Work to be completed:
An exact copy of all the entries is what is needed here.

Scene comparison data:
▼

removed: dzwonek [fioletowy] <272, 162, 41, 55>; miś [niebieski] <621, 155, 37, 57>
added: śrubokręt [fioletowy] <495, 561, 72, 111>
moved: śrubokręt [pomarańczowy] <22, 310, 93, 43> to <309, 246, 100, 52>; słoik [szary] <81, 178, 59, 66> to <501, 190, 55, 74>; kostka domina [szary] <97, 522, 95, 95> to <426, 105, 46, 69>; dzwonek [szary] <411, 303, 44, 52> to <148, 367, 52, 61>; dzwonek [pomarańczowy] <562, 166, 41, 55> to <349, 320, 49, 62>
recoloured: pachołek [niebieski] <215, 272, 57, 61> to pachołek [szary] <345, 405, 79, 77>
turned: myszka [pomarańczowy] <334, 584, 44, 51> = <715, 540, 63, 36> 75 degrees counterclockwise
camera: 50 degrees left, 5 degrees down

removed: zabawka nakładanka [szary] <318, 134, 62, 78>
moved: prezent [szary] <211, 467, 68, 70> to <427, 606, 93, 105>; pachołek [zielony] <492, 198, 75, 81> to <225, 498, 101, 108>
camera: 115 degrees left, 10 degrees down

▲

Answer space:
removed: dzwonek [fioletowy] <272, 162, 41, 55>; miś [niebieski] <621, 155, 37, 57>
added: śrubokręt [fioletowy] <495, 561, 72, 111>
moved: śrubokręt [pomarańczowy] <22, 310, 93, 43> to <309, 246, 100, 52>; słoik [szary] <81, 178, 59, 66> to <501, 190, 55, 74>; kostka domina [szary] <97, 522, 95, 95> to <426, 105, 46, 69>; dzwonek [szary] <411, 303, 44, 52> to <148, 367, 52, 61>; dzwonek [pomarańczowy] <562, 166, 41, 55> to <349, 320, 49, 62>
recoloured: pachołek [niebieski] <215, 272, 57, 61> to pachołek [szary] <345, 405, 79, 77>
turned: myszka [pomarańczowy] <334, 584, 44, 51> = <715, 540, 63, 36> 75 degrees counterclockwise
camera: 50 degrees left, 5 degrees down

removed: zabawka nakładanka [szary] <318, 134, 62, 78>
moved: prezent [szary] <211, 467, 68, 70> to <427, 606, 93, 105>; pachołek [zielony] <492, 198, 75, 81> to <225, 498, 101, 108>
camera: 115 degrees left, 10 degrees down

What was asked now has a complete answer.